Stored data
════════════════════
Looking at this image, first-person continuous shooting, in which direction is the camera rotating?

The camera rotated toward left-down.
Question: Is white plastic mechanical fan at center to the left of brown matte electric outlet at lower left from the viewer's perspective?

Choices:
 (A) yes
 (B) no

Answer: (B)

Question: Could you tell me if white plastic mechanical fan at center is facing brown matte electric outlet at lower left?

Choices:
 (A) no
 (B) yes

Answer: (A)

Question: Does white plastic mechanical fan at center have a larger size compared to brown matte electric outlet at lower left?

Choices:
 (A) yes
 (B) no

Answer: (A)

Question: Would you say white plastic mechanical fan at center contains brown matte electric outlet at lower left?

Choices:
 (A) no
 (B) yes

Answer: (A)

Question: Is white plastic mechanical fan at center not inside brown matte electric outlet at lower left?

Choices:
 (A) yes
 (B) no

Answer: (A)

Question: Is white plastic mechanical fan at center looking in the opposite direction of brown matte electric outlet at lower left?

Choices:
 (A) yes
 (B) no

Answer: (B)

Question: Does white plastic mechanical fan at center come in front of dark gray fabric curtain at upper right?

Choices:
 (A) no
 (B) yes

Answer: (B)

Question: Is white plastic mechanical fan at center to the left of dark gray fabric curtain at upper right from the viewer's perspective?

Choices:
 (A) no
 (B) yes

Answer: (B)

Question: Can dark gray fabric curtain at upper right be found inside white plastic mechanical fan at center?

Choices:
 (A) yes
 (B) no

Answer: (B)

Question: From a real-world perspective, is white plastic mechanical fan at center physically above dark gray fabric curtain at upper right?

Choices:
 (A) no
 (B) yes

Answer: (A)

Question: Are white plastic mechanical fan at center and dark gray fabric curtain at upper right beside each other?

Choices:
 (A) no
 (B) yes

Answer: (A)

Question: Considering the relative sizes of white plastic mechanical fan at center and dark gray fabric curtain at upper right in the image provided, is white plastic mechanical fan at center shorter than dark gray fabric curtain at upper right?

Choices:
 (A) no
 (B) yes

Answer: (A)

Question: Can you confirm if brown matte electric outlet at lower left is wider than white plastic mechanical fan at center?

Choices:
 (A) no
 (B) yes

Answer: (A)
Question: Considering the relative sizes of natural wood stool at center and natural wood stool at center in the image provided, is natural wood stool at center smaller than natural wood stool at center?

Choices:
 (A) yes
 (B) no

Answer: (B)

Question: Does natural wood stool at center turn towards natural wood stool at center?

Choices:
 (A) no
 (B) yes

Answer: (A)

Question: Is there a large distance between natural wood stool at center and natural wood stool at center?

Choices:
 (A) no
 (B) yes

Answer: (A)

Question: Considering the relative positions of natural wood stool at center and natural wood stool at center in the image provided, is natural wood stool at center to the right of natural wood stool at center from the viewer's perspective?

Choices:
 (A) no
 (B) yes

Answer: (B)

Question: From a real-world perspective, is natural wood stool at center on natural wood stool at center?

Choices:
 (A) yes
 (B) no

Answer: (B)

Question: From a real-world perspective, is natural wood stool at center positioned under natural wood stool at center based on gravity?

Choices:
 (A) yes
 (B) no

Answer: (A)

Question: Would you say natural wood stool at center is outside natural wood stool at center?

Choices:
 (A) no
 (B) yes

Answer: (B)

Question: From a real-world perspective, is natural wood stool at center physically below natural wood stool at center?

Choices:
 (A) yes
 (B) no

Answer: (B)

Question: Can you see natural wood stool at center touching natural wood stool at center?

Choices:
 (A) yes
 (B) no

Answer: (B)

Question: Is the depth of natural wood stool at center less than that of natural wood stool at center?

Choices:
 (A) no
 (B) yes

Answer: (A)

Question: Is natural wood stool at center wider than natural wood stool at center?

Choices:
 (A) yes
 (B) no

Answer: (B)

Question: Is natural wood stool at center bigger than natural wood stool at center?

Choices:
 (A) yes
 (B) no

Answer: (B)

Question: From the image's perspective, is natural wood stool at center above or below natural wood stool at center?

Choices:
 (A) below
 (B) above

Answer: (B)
════════════════════
PROMPT — Collect every line in the records above that contains the word "electric", copying each one in full.

OUTPUT FOR THIS EXERCISE —
Question: Is white plastic mechanical fan at center to the left of brown matte electric outlet at lower left from the viewer's perspective?
Question: Could you tell me if white plastic mechanical fan at center is facing brown matte electric outlet at lower left?
Question: Does white plastic mechanical fan at center have a larger size compared to brown matte electric outlet at lower left?
Question: Would you say white plastic mechanical fan at center contains brown matte electric outlet at lower left?
Question: Is white plastic mechanical fan at center not inside brown matte electric outlet at lower left?
Question: Is white plastic mechanical fan at center looking in the opposite direction of brown matte electric outlet at lower left?
Question: Can you confirm if brown matte electric outlet at lower left is wider than white plastic mechanical fan at center?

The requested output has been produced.